==== Data for processing
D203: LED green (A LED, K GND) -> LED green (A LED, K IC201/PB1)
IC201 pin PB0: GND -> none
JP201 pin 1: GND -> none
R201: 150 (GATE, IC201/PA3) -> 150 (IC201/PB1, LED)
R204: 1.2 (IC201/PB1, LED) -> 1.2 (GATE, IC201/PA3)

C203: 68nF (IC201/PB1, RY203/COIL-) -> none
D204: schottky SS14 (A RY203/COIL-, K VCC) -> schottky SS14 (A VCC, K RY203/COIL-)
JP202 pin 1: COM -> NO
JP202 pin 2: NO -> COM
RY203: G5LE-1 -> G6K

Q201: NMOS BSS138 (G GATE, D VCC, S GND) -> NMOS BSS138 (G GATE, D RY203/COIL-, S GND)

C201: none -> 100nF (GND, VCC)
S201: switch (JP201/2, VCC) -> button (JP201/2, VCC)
========
> Exercise details
Extract the lines above from the one containing "D204: schottky SS14" to the last line, both included, exactly as written.

> Exercise output
D204: schottky SS14 (A RY203/COIL-, K VCC) -> schottky SS14 (A VCC, K RY203/COIL-)
JP202 pin 1: COM -> NO
JP202 pin 2: NO -> COM
RY203: G5LE-1 -> G6K

Q201: NMOS BSS138 (G GATE, D VCC, S GND) -> NMOS BSS138 (G GATE, D RY203/COIL-, S GND)

C201: none -> 100nF (GND, VCC)
S201: switch (JP201/2, VCC) -> button (JP201/2, VCC)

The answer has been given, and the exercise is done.